> **RAW DATA**:
== Segment start ==

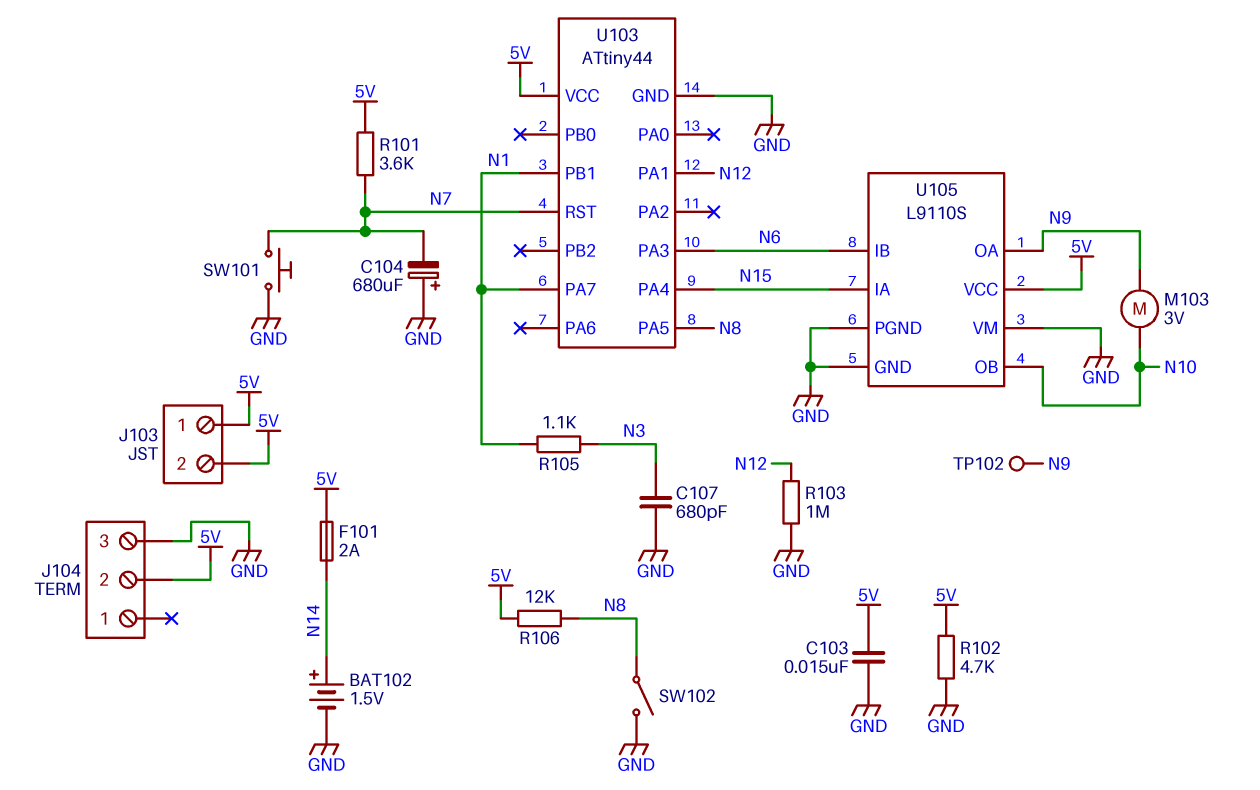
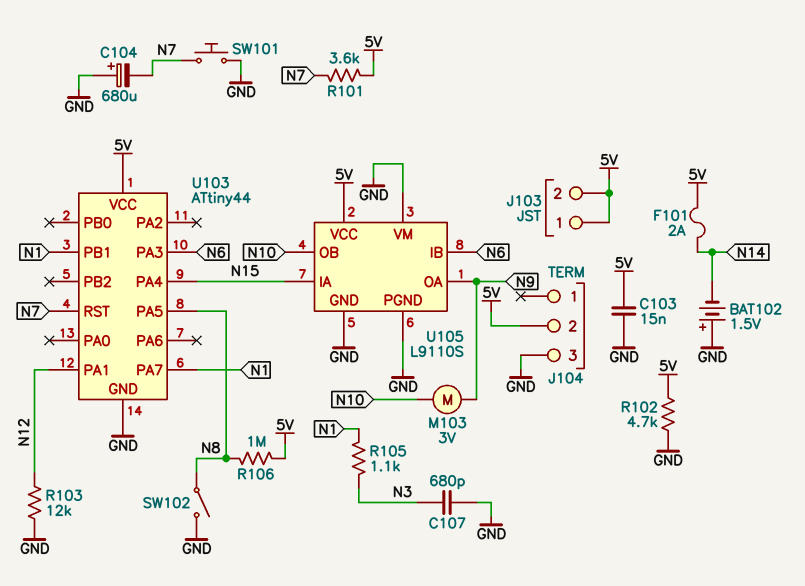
BAT102: 1.5V (plus N14, minus GND) -> 1.5V (plus GND, minus N14)
R103: 1M (GND, N12) -> 12k (GND, N12)
R106: 12k (5V, N8) -> 1M (5V, N8)
TP102: test point (N9) -> none

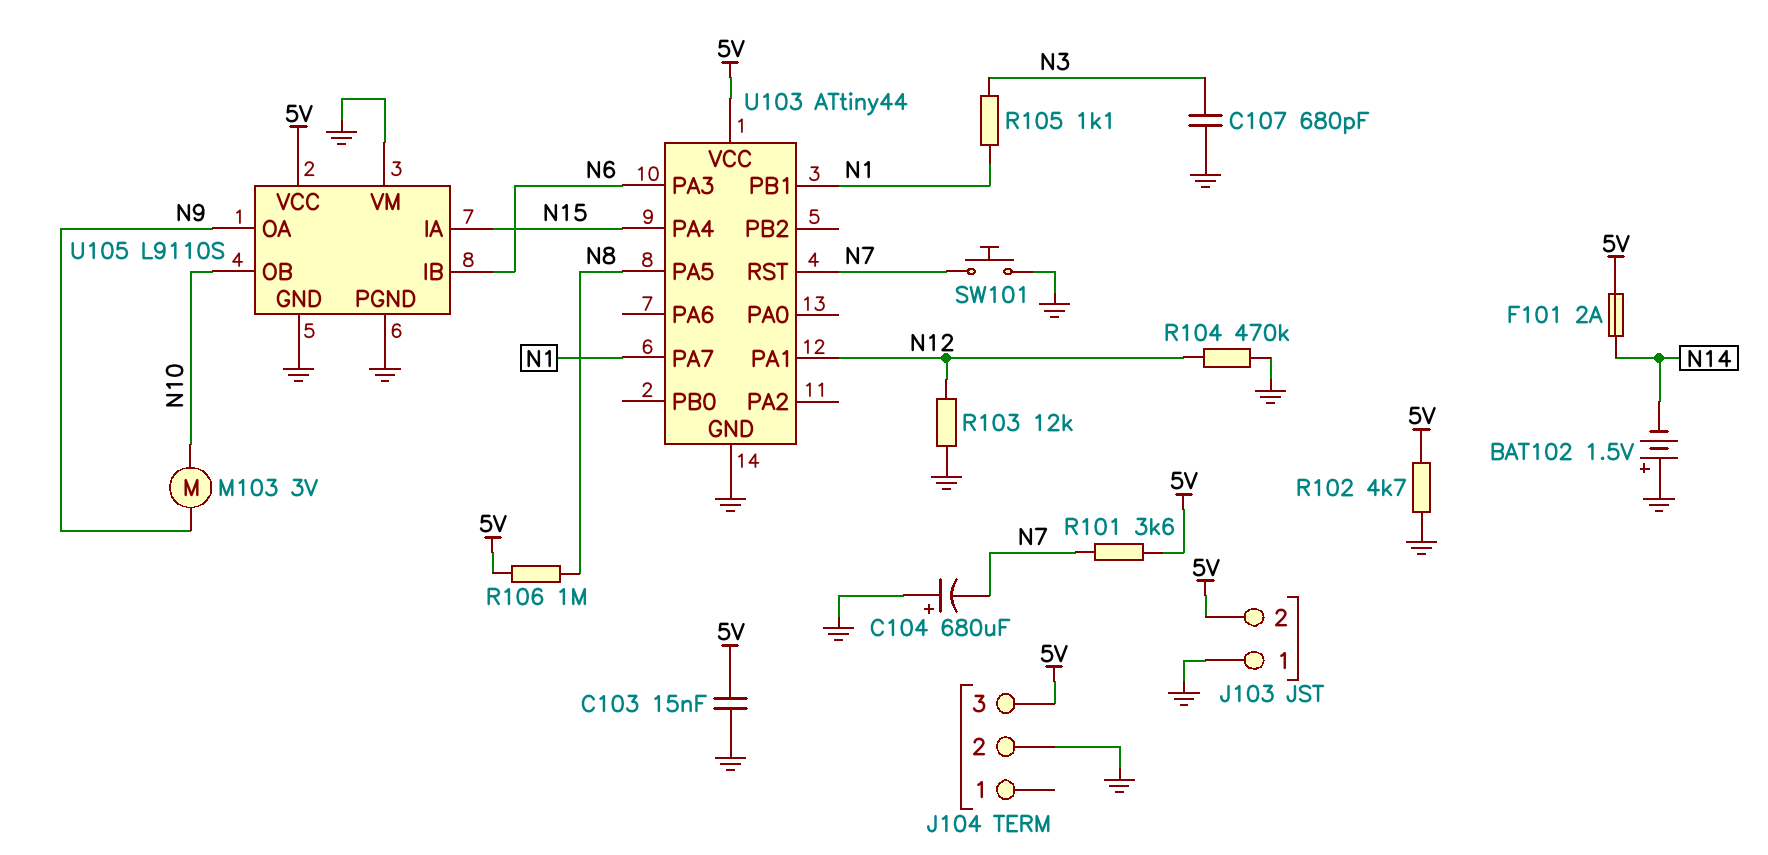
J103 pin 1: 5V -> GND
J104 pin 2: 5V -> GND
J104 pin 3: GND -> 5V
R104: none -> 470k (GND, N12)
SW102: switch (GND, N8) -> none

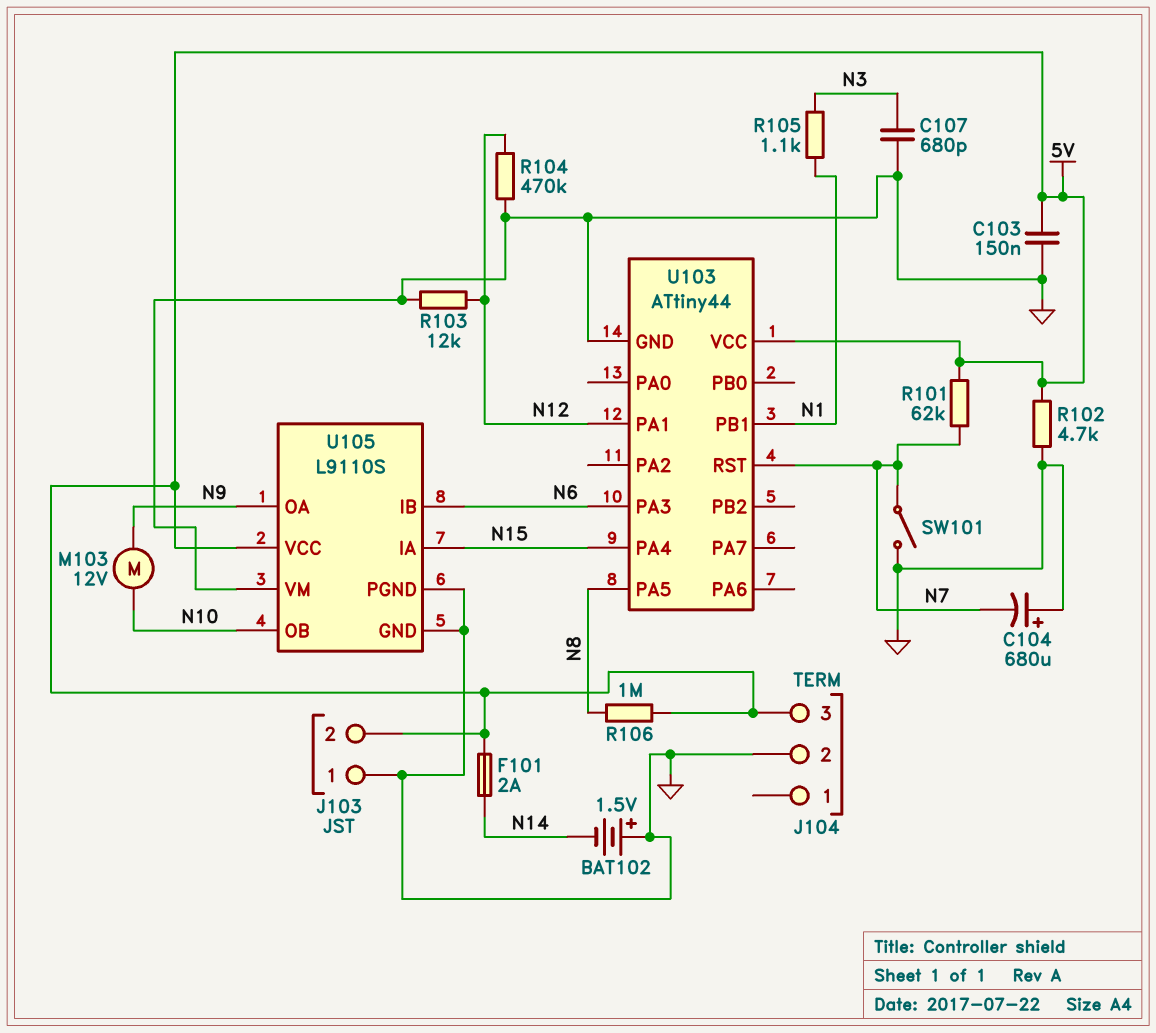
C103: 15nF (5V, GND) -> 150nF (5V, GND)
M103: motor 3V (N9, N10) -> motor 12V (N9, N10)
R101: 3.6k (5V, N7) -> 62k (5V, N7)
SW101: button (GND, N7) -> switch (GND, N7)
U103 pin PA7: N1 -> none

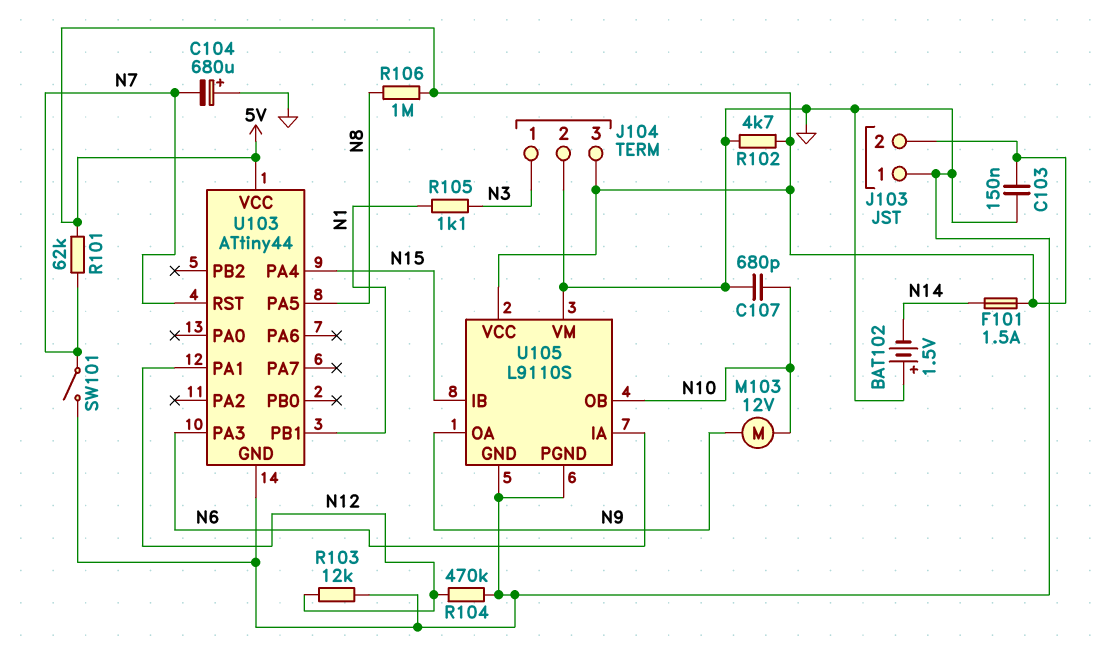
C107: 680pF (GND, N3) -> 680pF (GND, N10)
F101: 2A (5V, N14) -> 1.5A (5V, N14)
J104 pin 1: none -> N3
U105 pin IA: N15 -> N6
U105 pin IB: N6 -> N15

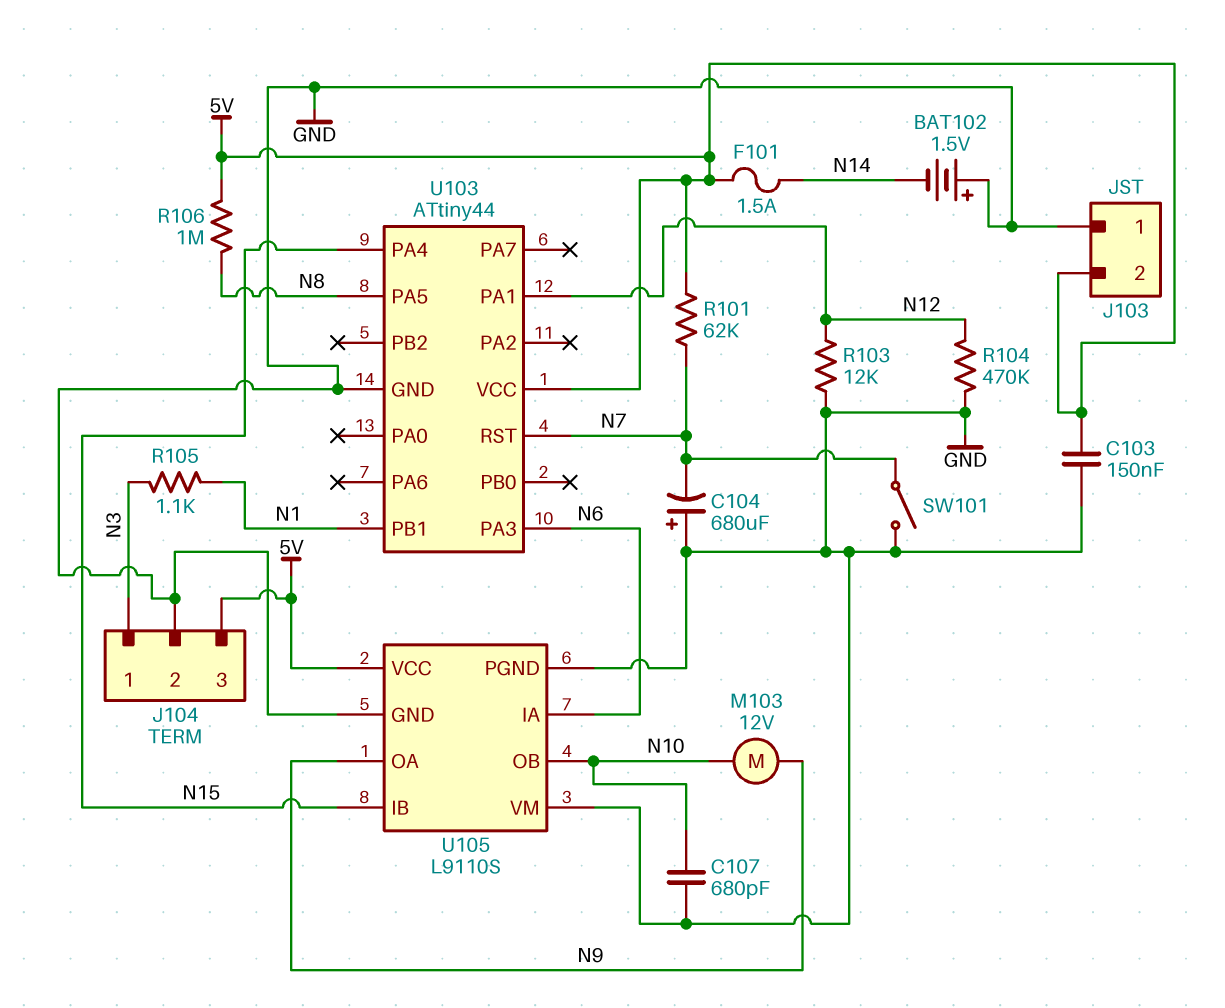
R102: 4.7k (5V, GND) -> none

== Segment end ==

> **AIM OF THE TASK**: Above are some records; quote exactly and only the lines that begin at the line containing "M103: motor 3V" and stop after the line containing "F101: 2A (5V, N14) -> 1.5A (5V, N14)", leaving out the pictures.

> **RESPONSE**:
M103: motor 3V (N9, N10) -> motor 12V (N9, N10)
R101: 3.6k (5V, N7) -> 62k (5V, N7)
SW101: button (GND, N7) -> switch (GND, N7)
U103 pin PA7: N1 -> none

C107: 680pF (GND, N3) -> 680pF (GND, N10)
F101: 2A (5V, N14) -> 1.5A (5V, N14)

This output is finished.